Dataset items
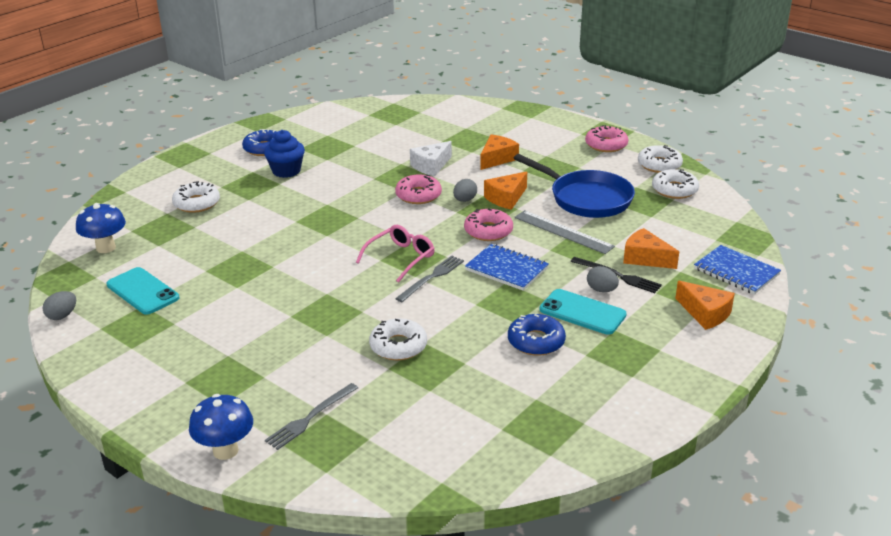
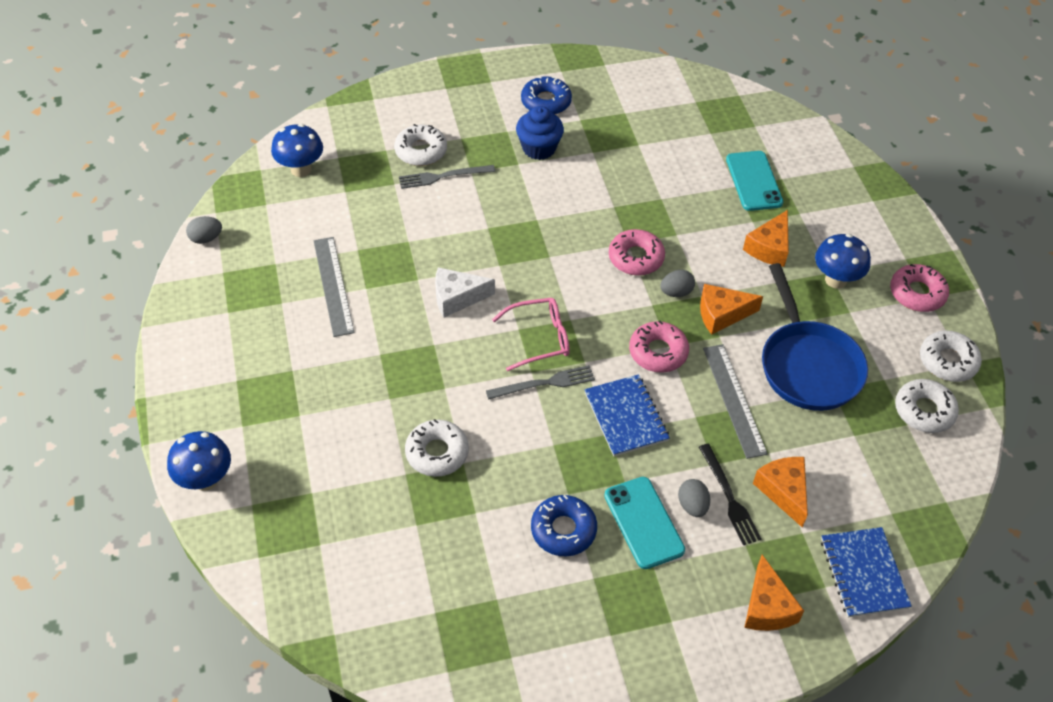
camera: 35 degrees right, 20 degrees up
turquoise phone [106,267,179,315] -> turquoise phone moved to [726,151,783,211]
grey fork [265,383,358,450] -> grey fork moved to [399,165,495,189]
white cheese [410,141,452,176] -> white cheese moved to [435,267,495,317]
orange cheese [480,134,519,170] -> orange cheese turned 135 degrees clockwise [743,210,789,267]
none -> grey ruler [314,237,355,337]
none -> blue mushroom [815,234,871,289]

--

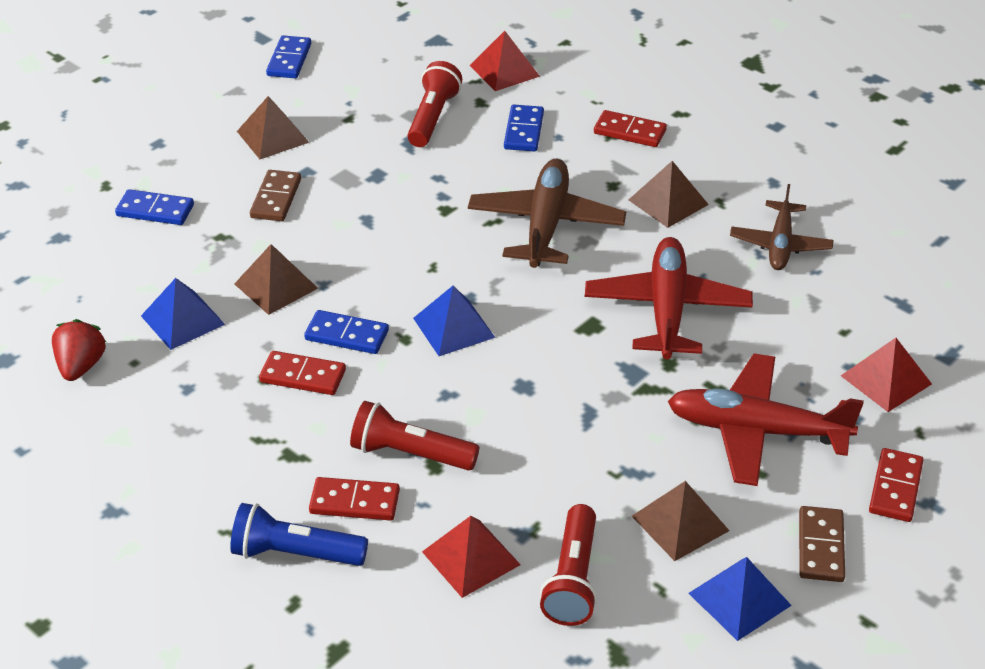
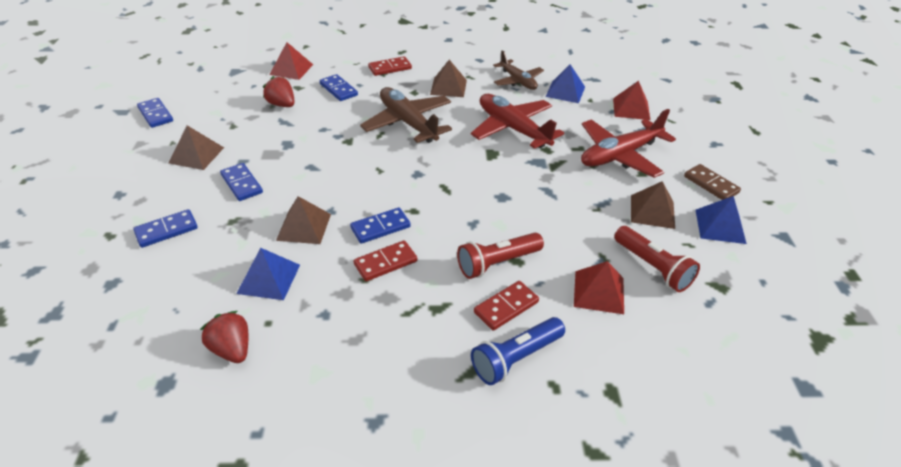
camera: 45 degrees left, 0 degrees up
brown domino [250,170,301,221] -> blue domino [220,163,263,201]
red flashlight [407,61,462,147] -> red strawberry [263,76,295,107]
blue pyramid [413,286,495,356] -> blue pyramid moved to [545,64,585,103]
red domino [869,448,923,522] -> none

- _What to work on_:
Going back over the entries above, copy word for word every line from the one that has "camera: 35 degrees right, 20 degrees up" on through the one that has "none -> blue mushroom [815,234,871,289]".

- _Task output_:
camera: 35 degrees right, 20 degrees up
turquoise phone [106,267,179,315] -> turquoise phone moved to [726,151,783,211]
grey fork [265,383,358,450] -> grey fork moved to [399,165,495,189]
white cheese [410,141,452,176] -> white cheese moved to [435,267,495,317]
orange cheese [480,134,519,170] -> orange cheese turned 135 degrees clockwise [743,210,789,267]
none -> grey ruler [314,237,355,337]
none -> blue mushroom [815,234,871,289]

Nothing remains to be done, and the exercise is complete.